Count how many lines of the data below contain the string "black"; the reply should be that number alone.

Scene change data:

--------

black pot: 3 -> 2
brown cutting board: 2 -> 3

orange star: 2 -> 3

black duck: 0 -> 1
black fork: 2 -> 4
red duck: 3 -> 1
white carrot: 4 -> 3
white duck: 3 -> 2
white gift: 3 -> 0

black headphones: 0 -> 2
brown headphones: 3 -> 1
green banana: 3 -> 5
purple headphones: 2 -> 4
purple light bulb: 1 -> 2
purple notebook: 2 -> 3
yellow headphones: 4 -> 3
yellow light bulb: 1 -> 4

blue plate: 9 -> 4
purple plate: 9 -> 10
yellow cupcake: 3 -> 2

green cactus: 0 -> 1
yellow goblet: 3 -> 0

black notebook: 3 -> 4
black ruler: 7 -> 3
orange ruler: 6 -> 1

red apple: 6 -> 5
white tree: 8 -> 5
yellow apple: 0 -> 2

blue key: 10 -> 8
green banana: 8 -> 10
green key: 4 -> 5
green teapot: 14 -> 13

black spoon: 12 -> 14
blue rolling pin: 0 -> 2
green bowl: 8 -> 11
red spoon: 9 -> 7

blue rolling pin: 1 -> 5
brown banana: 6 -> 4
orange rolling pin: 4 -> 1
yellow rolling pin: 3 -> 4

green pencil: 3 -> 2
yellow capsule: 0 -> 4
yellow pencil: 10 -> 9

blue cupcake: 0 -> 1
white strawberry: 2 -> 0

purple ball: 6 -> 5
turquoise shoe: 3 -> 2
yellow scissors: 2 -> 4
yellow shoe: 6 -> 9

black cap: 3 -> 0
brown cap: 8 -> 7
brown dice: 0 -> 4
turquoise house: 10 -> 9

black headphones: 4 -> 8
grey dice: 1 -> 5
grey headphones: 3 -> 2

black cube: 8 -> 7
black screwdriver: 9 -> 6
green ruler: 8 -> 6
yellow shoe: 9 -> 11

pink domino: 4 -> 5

--------

Completed exercise: 11